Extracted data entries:

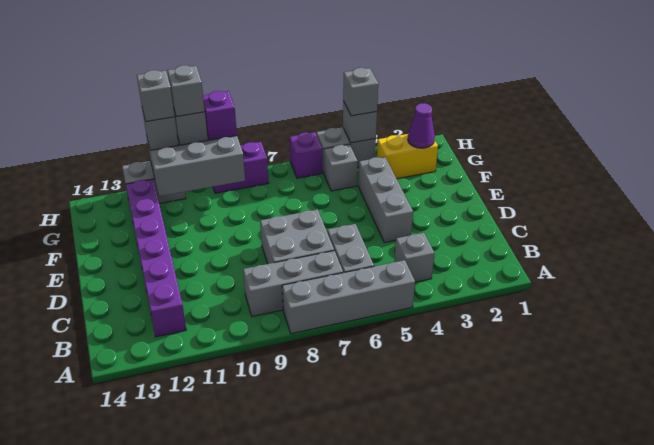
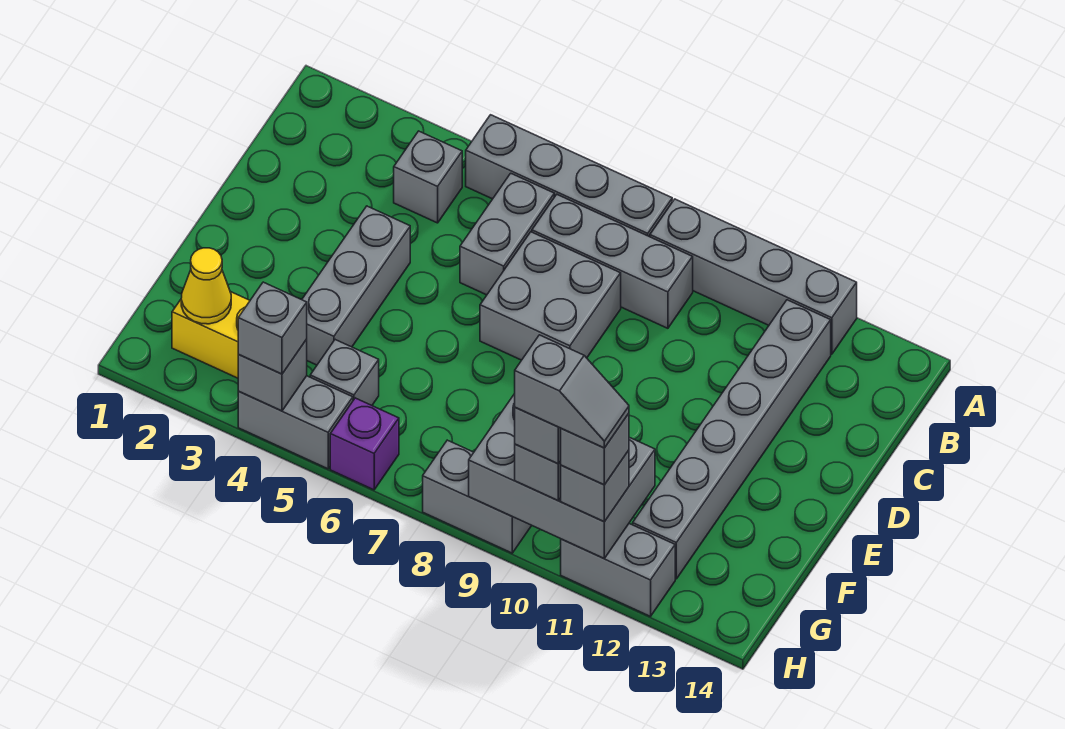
none -> grey brick A9:A12 level 1
purple brick B12:G12 level 1 -> grey brick B12:G12 level 1
purple cone G2 level 2 -> yellow cone G2 level 2
purple brick H8:H9 level 1 -> grey brick H8:H9 level 1
purple brick H9 level 3 -> none
none -> grey slope H10:H11 level 5 top 10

What you should do:
From the line containing "purple brick H9 level 3 -> none" down to the last line of the records, transcribe every line exactly and add nothing else.

Solution:
purple brick H9 level 3 -> none
none -> grey slope H10:H11 level 5 top 10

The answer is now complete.